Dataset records
○ ○ ○

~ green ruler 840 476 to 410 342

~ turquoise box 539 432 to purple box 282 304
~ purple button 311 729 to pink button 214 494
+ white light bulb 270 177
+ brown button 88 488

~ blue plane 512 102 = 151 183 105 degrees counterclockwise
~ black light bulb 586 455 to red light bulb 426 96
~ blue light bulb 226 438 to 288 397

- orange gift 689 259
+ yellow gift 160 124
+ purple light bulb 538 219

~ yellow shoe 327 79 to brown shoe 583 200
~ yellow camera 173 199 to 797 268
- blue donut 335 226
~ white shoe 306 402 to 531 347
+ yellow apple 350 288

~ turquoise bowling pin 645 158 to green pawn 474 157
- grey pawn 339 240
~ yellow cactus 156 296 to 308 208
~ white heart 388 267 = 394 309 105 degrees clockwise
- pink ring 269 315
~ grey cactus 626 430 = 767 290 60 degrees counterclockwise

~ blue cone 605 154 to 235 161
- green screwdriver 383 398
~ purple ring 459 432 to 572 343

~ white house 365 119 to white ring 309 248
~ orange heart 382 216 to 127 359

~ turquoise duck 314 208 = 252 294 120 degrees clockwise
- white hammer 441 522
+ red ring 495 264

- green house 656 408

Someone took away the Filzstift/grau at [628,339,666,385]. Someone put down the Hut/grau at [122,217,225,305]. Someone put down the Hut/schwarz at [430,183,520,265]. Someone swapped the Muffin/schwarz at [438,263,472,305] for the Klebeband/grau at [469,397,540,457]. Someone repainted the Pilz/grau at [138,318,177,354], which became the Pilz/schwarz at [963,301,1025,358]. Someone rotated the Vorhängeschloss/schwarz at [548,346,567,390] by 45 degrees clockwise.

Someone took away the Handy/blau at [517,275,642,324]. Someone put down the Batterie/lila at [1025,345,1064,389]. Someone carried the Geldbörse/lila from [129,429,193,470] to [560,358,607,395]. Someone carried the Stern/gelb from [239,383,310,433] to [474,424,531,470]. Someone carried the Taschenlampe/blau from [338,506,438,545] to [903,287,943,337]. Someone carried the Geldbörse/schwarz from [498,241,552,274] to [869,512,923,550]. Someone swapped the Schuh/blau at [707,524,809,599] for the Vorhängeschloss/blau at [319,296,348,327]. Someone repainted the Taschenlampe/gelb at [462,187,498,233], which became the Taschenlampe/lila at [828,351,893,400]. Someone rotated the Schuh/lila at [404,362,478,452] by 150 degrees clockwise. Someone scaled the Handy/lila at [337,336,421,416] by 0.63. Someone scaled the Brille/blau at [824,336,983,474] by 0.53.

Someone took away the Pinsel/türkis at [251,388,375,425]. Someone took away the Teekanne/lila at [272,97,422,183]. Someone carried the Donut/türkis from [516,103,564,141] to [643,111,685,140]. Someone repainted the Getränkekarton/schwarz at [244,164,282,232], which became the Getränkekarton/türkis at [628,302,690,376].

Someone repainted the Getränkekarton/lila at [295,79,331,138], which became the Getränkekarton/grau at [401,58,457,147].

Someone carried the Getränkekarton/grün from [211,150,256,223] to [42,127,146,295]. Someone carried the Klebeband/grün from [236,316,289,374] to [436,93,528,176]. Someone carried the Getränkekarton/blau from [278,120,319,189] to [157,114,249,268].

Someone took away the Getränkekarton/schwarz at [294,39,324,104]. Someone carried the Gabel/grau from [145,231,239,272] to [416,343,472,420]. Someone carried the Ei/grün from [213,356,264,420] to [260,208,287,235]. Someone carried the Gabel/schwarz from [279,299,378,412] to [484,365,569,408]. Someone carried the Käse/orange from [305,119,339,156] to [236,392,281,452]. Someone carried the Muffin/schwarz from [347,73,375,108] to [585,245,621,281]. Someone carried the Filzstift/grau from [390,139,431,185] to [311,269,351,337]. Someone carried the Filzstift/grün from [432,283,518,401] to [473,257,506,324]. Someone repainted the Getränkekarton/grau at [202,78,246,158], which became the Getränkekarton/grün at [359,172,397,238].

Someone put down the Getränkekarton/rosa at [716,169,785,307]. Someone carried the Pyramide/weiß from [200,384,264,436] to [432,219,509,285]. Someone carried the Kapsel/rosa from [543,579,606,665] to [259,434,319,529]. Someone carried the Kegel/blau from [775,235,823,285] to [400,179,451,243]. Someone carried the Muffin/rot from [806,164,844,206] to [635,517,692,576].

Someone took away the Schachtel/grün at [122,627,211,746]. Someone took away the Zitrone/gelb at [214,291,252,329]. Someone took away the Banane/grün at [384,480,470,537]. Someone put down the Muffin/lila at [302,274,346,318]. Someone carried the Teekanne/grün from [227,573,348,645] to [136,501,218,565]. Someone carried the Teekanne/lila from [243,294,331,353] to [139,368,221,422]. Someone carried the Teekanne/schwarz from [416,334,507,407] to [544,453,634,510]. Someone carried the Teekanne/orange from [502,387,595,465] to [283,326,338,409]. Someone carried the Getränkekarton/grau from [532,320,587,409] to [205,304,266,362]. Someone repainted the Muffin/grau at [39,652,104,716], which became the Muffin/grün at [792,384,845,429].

○ ○ ○

### What is needed
An exact copy of all the records above is the required answer.

### Task result
~ green ruler 840 476 to 410 342

~ turquoise box 539 432 to purple box 282 304
~ purple button 311 729 to pink button 214 494
+ white light bulb 270 177
+ brown button 88 488

~ blue plane 512 102 = 151 183 105 degrees counterclockwise
~ black light bulb 586 455 to red light bulb 426 96
~ blue light bulb 226 438 to 288 397

- orange gift 689 259
+ yellow gift 160 124
+ purple light bulb 538 219

~ yellow shoe 327 79 to brown shoe 583 200
~ yellow camera 173 199 to 797 268
- blue donut 335 226
~ white shoe 306 402 to 531 347
+ yellow apple 350 288

~ turquoise bowling pin 645 158 to green pawn 474 157
- grey pawn 339 240
~ yellow cactus 156 296 to 308 208
~ white heart 388 267 = 394 309 105 degrees clockwise
- pink ring 269 315
~ grey cactus 626 430 = 767 290 60 degrees counterclockwise

~ blue cone 605 154 to 235 161
- green screwdriver 383 398
~ purple ring 459 432 to 572 343

~ white house 365 119 to white ring 309 248
~ orange heart 382 216 to 127 359

~ turquoise duck 314 208 = 252 294 120 degrees clockwise
- white hammer 441 522
+ red ring 495 264

- green house 656 408

Someone took away the Filzstift/grau at [628,339,666,385]. Someone put down the Hut/grau at [122,217,225,305]. Someone put down the Hut/schwarz at [430,183,520,265]. Someone swapped the Muffin/schwarz at [438,263,472,305] for the Klebeband/grau at [469,397,540,457]. Someone repainted the Pilz/grau at [138,318,177,354], which became the Pilz/schwarz at [963,301,1025,358]. Someone rotated the Vorhängeschloss/schwarz at [548,346,567,390] by 45 degrees clockwise.

Someone took away the Handy/blau at [517,275,642,324]. Someone put down the Batterie/lila at [1025,345,1064,389]. Someone carried the Geldbörse/lila from [129,429,193,470] to [560,358,607,395]. Someone carried the Stern/gelb from [239,383,310,433] to [474,424,531,470]. Someone carried the Taschenlampe/blau from [338,506,438,545] to [903,287,943,337]. Someone carried the Geldbörse/schwarz from [498,241,552,274] to [869,512,923,550]. Someone swapped the Schuh/blau at [707,524,809,599] for the Vorhängeschloss/blau at [319,296,348,327]. Someone repainted the Taschenlampe/gelb at [462,187,498,233], which became the Taschenlampe/lila at [828,351,893,400]. Someone rotated the Schuh/lila at [404,362,478,452] by 150 degrees clockwise. Someone scaled the Handy/lila at [337,336,421,416] by 0.63. Someone scaled the Brille/blau at [824,336,983,474] by 0.53.

Someone took away the Pinsel/türkis at [251,388,375,425]. Someone took away the Teekanne/lila at [272,97,422,183]. Someone carried the Donut/türkis from [516,103,564,141] to [643,111,685,140]. Someone repainted the Getränkekarton/schwarz at [244,164,282,232], which became the Getränkekarton/türkis at [628,302,690,376].

Someone repainted the Getränkekarton/lila at [295,79,331,138], which became the Getränkekarton/grau at [401,58,457,147].

Someone carried the Getränkekarton/grün from [211,150,256,223] to [42,127,146,295]. Someone carried the Klebeband/grün from [236,316,289,374] to [436,93,528,176]. Someone carried the Getränkekarton/blau from [278,120,319,189] to [157,114,249,268].

Someone took away the Getränkekarton/schwarz at [294,39,324,104]. Someone carried the Gabel/grau from [145,231,239,272] to [416,343,472,420]. Someone carried the Ei/grün from [213,356,264,420] to [260,208,287,235]. Someone carried the Gabel/schwarz from [279,299,378,412] to [484,365,569,408]. Someone carried the Käse/orange from [305,119,339,156] to [236,392,281,452]. Someone carried the Muffin/schwarz from [347,73,375,108] to [585,245,621,281]. Someone carried the Filzstift/grau from [390,139,431,185] to [311,269,351,337]. Someone carried the Filzstift/grün from [432,283,518,401] to [473,257,506,324]. Someone repainted the Getränkekarton/grau at [202,78,246,158], which became the Getränkekarton/grün at [359,172,397,238].

Someone put down the Getränkekarton/rosa at [716,169,785,307]. Someone carried the Pyramide/weiß from [200,384,264,436] to [432,219,509,285]. Someone carried the Kapsel/rosa from [543,579,606,665] to [259,434,319,529]. Someone carried the Kegel/blau from [775,235,823,285] to [400,179,451,243]. Someone carried the Muffin/rot from [806,164,844,206] to [635,517,692,576].

Someone took away the Schachtel/grün at [122,627,211,746]. Someone took away the Zitrone/gelb at [214,291,252,329]. Someone took away the Banane/grün at [384,480,470,537]. Someone put down the Muffin/lila at [302,274,346,318]. Someone carried the Teekanne/grün from [227,573,348,645] to [136,501,218,565]. Someone carried the Teekanne/lila from [243,294,331,353] to [139,368,221,422]. Someone carried the Teekanne/schwarz from [416,334,507,407] to [544,453,634,510]. Someone carried the Teekanne/orange from [502,387,595,465] to [283,326,338,409]. Someone carried the Getränkekarton/grau from [532,320,587,409] to [205,304,266,362]. Someone repainted the Muffin/grau at [39,652,104,716], which became the Muffin/grün at [792,384,845,429].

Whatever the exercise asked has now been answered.